The problem: Only the lines from the one holding "mask carcinoma" through the one holding "Wrap output in <instances>...</instances>. H&E-stained" are to be retyped, exactly as they appear, with both boundary lines included.

Data entries:
<<<<

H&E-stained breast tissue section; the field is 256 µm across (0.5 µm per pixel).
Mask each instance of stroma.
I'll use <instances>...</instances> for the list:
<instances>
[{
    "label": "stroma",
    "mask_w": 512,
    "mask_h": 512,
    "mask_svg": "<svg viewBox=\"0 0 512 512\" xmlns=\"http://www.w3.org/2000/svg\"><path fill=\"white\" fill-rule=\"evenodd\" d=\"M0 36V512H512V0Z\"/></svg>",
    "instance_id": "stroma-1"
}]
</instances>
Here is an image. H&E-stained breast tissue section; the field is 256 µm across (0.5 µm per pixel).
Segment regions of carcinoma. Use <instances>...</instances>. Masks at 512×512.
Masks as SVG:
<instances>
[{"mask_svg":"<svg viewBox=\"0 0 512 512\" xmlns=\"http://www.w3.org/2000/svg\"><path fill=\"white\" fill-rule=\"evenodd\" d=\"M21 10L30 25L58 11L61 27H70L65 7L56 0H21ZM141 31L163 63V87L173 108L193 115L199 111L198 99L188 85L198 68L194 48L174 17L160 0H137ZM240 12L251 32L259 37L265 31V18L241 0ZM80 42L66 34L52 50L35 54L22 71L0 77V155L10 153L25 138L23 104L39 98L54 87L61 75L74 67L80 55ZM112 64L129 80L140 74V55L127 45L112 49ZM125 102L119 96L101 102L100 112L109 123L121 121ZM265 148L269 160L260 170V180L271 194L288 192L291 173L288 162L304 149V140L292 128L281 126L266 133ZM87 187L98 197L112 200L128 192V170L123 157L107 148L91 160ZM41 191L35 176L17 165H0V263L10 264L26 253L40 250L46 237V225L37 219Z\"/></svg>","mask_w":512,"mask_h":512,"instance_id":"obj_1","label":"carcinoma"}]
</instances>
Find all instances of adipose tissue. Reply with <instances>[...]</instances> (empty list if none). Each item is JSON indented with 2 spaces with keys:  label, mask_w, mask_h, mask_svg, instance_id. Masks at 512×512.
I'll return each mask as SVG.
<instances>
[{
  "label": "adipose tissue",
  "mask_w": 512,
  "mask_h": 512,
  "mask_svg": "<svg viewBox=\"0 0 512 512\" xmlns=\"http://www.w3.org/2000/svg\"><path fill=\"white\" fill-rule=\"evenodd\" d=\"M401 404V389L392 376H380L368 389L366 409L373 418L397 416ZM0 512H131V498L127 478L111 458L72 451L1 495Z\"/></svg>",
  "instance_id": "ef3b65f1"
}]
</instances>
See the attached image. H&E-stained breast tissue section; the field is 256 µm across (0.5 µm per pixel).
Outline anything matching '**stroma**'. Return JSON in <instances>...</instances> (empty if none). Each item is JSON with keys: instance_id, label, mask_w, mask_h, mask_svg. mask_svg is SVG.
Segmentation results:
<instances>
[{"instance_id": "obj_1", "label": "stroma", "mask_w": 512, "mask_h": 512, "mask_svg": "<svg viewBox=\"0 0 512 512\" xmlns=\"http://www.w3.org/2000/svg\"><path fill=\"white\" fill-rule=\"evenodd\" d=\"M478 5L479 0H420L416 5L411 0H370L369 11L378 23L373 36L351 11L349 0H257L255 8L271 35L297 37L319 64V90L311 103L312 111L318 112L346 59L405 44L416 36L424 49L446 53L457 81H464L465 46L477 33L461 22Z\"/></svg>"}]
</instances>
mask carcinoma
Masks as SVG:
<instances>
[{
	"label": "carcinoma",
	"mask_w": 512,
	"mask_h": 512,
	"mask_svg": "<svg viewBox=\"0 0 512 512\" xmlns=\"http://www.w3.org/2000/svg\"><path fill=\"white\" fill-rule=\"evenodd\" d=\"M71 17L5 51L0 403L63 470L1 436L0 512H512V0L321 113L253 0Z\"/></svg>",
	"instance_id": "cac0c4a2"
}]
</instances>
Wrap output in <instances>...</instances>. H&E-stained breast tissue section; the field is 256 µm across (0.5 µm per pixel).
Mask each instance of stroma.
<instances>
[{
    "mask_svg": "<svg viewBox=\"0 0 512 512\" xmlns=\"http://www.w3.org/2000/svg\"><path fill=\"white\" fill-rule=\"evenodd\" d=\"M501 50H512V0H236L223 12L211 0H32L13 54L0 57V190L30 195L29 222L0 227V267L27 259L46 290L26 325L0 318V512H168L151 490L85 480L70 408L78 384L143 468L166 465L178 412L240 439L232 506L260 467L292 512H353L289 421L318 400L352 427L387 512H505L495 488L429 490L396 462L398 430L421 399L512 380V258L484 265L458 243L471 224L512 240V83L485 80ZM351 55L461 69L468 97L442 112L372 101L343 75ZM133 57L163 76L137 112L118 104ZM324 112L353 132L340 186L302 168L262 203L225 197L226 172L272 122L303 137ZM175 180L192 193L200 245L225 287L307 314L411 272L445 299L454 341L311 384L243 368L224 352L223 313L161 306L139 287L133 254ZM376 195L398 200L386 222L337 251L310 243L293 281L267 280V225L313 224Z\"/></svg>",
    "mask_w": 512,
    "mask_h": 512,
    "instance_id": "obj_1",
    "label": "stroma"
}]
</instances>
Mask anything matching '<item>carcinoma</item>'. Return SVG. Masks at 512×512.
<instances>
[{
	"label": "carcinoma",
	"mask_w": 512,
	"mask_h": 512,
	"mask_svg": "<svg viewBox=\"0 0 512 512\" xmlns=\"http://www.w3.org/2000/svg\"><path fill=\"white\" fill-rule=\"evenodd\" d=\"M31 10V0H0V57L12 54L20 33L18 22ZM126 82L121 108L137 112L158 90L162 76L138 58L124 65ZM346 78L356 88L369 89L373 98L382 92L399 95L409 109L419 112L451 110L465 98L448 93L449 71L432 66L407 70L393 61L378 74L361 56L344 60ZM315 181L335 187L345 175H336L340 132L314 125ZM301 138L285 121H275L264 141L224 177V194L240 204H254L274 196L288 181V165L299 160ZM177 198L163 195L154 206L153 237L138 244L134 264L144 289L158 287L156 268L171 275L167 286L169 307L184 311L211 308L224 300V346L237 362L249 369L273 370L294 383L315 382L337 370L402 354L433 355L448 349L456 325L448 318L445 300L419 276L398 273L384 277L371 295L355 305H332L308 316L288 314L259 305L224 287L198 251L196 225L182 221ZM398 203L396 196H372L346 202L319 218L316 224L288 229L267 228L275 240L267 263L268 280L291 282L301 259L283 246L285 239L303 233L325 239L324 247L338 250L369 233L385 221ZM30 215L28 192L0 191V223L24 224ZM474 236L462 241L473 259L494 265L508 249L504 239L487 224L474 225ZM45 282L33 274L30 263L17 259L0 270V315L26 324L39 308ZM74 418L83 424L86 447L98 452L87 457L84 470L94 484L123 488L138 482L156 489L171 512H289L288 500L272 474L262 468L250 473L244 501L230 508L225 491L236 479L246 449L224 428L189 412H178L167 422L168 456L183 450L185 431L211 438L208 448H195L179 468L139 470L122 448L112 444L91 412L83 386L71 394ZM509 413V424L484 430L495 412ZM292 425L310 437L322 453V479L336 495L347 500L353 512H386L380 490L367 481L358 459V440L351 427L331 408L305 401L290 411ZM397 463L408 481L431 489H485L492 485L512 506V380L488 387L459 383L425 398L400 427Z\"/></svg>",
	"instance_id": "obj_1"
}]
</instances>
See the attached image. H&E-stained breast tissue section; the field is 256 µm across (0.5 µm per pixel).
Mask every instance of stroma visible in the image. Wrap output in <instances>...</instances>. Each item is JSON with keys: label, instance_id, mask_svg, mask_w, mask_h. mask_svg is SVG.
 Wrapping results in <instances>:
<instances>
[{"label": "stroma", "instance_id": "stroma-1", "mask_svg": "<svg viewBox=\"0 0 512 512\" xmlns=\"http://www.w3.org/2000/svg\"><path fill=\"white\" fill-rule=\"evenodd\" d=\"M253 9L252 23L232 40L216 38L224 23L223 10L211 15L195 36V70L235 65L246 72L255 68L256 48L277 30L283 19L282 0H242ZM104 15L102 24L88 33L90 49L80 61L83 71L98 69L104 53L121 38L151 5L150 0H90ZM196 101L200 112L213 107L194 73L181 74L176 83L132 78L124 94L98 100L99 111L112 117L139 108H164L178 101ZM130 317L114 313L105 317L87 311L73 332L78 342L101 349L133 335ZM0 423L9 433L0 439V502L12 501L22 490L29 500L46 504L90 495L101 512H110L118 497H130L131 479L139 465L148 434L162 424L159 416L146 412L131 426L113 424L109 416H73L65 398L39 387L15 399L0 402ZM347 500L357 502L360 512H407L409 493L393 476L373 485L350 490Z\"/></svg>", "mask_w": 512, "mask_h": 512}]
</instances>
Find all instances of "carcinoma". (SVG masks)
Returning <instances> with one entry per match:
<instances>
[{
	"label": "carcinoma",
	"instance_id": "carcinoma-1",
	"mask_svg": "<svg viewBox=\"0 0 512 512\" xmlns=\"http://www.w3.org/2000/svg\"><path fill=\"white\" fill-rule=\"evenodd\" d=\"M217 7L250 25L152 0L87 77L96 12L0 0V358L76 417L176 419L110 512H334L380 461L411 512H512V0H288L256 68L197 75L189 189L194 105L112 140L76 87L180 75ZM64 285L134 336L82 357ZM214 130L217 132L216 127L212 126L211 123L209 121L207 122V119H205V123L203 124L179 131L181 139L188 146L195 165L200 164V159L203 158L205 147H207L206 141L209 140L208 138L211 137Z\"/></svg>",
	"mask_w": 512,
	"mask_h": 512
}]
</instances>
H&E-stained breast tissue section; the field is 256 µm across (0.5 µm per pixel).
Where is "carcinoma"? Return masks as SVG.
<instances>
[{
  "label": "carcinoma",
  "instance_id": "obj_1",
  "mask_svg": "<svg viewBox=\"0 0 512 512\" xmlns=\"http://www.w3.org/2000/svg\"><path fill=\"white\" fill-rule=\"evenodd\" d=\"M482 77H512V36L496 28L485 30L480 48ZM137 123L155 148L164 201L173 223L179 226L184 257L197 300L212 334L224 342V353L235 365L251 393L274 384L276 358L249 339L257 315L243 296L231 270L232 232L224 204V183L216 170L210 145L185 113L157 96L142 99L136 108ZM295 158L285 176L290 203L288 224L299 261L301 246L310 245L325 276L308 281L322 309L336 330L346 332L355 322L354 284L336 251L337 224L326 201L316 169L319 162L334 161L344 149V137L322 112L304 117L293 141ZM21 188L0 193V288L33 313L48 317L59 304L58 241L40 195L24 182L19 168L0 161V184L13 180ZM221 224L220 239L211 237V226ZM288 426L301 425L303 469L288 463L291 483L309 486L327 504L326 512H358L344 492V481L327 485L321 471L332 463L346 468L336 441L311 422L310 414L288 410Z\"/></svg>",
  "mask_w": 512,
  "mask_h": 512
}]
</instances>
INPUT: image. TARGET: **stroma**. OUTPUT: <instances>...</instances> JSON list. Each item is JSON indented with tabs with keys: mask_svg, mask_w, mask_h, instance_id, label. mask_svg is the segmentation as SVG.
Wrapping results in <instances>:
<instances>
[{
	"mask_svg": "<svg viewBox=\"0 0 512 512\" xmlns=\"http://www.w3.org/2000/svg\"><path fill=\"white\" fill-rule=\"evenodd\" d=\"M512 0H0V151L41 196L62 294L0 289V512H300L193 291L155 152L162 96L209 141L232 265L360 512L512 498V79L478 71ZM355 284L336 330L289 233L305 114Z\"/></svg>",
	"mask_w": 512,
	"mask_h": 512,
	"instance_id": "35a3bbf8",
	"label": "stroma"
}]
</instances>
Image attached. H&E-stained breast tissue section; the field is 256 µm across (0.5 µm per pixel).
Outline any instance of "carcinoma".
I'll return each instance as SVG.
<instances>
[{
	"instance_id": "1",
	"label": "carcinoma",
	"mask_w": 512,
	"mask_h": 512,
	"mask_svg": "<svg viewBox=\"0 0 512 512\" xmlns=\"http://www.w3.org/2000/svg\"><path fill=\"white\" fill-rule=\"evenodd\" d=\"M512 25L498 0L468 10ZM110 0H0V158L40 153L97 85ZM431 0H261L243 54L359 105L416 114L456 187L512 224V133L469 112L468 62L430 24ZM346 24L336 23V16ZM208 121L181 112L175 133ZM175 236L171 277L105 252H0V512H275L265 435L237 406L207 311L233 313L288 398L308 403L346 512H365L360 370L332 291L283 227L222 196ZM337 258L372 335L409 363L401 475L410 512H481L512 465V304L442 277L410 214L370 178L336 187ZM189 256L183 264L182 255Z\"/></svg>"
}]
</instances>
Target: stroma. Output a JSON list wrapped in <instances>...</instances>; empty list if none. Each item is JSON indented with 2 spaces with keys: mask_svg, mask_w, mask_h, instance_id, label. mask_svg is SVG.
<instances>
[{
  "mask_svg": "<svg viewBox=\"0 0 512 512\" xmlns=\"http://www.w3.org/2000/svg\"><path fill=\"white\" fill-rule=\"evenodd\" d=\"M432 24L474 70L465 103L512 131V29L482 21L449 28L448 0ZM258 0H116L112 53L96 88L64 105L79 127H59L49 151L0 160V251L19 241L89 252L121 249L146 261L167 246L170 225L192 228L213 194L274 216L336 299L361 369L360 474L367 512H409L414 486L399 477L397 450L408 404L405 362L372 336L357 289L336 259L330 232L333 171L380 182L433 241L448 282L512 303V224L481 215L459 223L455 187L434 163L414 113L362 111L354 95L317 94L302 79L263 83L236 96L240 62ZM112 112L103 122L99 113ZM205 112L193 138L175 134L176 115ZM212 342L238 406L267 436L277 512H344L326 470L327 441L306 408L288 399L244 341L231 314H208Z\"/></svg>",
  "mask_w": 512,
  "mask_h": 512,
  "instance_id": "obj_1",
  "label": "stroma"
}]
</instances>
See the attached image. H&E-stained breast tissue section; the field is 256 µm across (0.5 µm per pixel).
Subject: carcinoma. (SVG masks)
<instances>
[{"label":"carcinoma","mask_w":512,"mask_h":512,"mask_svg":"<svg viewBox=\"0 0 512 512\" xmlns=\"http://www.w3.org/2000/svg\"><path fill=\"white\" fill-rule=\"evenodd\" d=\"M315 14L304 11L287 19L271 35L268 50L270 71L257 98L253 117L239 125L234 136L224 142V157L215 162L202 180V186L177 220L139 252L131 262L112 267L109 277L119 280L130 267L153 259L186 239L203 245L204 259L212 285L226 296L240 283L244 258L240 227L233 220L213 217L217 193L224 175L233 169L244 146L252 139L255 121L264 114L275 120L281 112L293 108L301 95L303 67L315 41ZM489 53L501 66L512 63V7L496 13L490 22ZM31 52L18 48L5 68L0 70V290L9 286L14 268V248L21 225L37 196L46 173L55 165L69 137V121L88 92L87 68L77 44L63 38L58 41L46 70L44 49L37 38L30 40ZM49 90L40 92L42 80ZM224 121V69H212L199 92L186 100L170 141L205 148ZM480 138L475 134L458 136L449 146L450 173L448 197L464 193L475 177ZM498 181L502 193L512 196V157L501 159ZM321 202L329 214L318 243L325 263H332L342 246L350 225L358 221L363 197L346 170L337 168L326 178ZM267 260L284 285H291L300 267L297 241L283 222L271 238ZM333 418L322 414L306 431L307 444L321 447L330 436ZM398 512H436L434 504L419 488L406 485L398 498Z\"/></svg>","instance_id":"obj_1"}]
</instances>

>>>>

Output of the task:
mask carcinoma
Masks as SVG:
<instances>
[{
	"label": "carcinoma",
	"mask_w": 512,
	"mask_h": 512,
	"mask_svg": "<svg viewBox=\"0 0 512 512\" xmlns=\"http://www.w3.org/2000/svg\"><path fill=\"white\" fill-rule=\"evenodd\" d=\"M71 17L5 51L0 403L63 470L1 436L0 512H512V0L321 113L253 0Z\"/></svg>",
	"instance_id": "cac0c4a2"
}]
</instances>
Wrap output in <instances>...</instances>. H&E-stained breast tissue section; the field is 256 µm across (0.5 µm per pixel).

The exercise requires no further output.